— Exercise goal —
From the entries below, return exactly the lines beginning at the one that contains "yellow teddy bear: 1 -> 3" and ending at the one that contains "turquoise headphones: 4 -> 2", both of them included, and only those lines.

[Data items]
◇ ◇ ◇ ◇ ◇

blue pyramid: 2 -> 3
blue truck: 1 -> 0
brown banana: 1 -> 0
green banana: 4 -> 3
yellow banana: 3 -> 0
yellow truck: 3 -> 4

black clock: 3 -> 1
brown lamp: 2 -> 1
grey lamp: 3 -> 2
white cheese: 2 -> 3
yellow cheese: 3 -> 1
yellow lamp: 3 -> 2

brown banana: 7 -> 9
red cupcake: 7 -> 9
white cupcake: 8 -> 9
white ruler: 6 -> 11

◇ ◇ ◇ ◇ ◇

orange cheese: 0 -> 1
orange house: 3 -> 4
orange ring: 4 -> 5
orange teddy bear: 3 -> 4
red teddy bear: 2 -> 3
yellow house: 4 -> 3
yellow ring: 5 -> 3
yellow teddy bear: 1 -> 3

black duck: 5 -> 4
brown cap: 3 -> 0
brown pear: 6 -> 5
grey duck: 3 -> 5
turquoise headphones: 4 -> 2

◇ ◇ ◇ ◇ ◇

— Solution —
yellow teddy bear: 1 -> 3

black duck: 5 -> 4
brown cap: 3 -> 0
brown pear: 6 -> 5
grey duck: 3 -> 5
turquoise headphones: 4 -> 2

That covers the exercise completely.